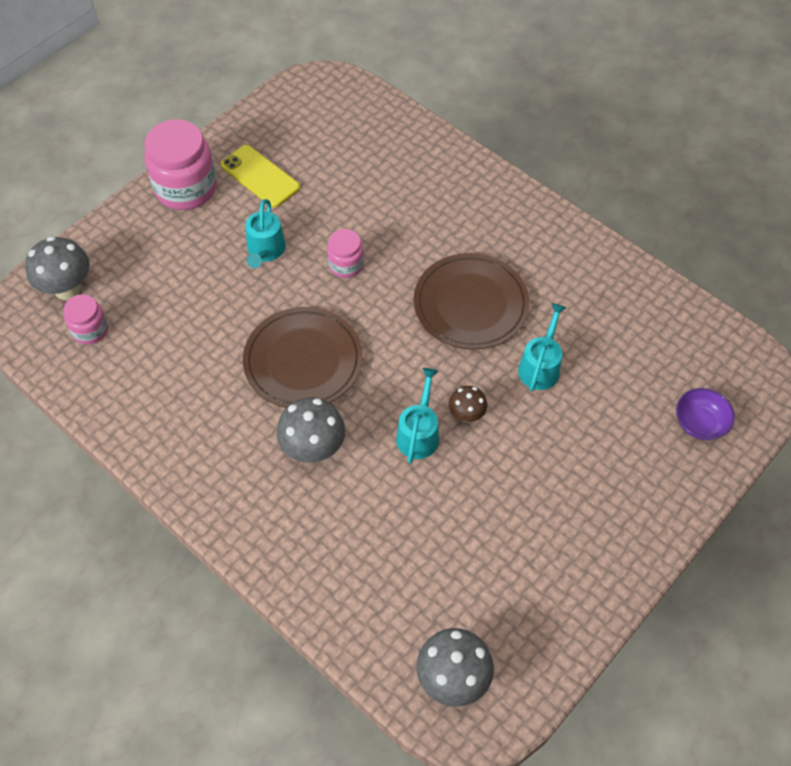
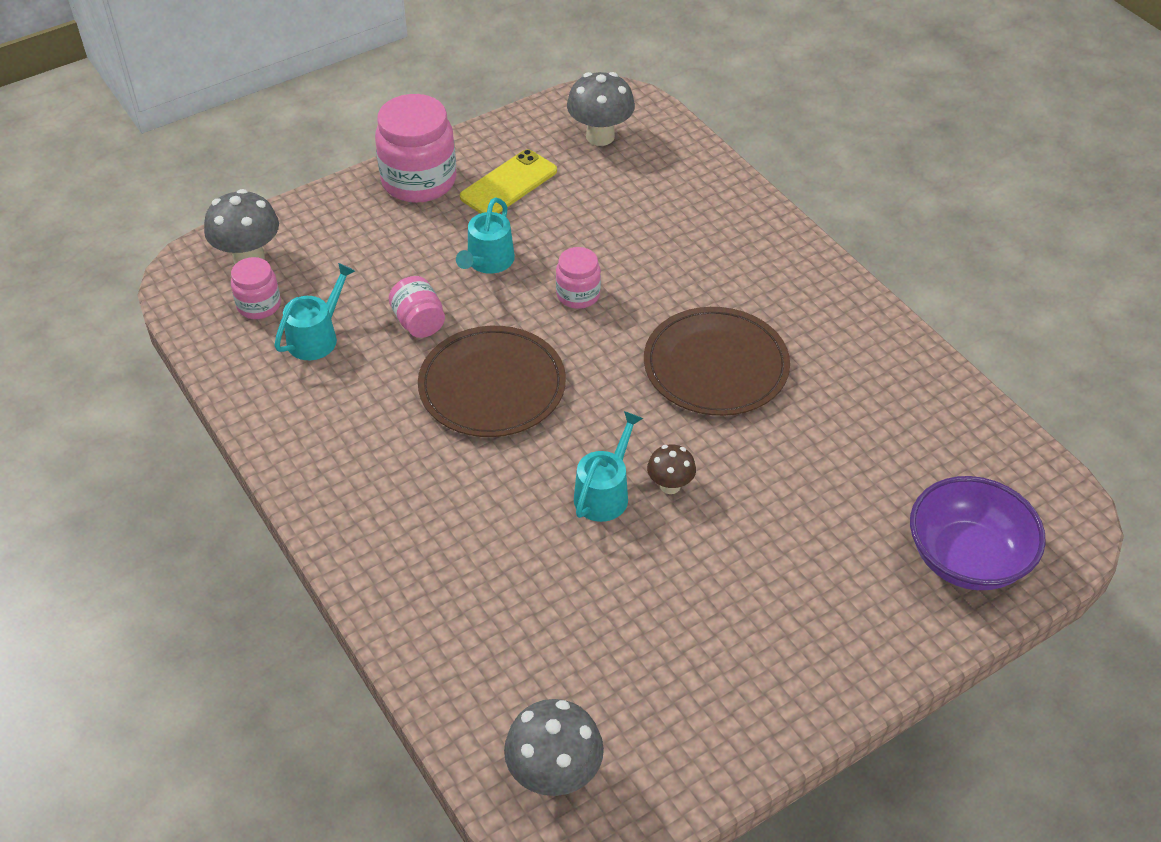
camera: 15 degrees right, 10 degrees down
(227, 317) = (419, 322): none -> pink jar
(260, 176) = (508, 184): yellow phone -> yellow phone turned 75 degrees clockwise
(313, 449) = (471, 483): grey mushroom -> grey mushroom (600, 136)
(540, 366) = (780, 451): turquoise watering can -> turquoise watering can (316, 337)
(699, 423) = (967, 558): purple bowl -> purple bowl, size x1.73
==*==
Pictures aside, reproduce every record exactly as it stands.

camera: 15 degrees right, 10 degrees down
(227, 317) = (419, 322): none -> pink jar
(260, 176) = (508, 184): yellow phone -> yellow phone turned 75 degrees clockwise
(313, 449) = (471, 483): grey mushroom -> grey mushroom (600, 136)
(540, 366) = (780, 451): turquoise watering can -> turquoise watering can (316, 337)
(699, 423) = (967, 558): purple bowl -> purple bowl, size x1.73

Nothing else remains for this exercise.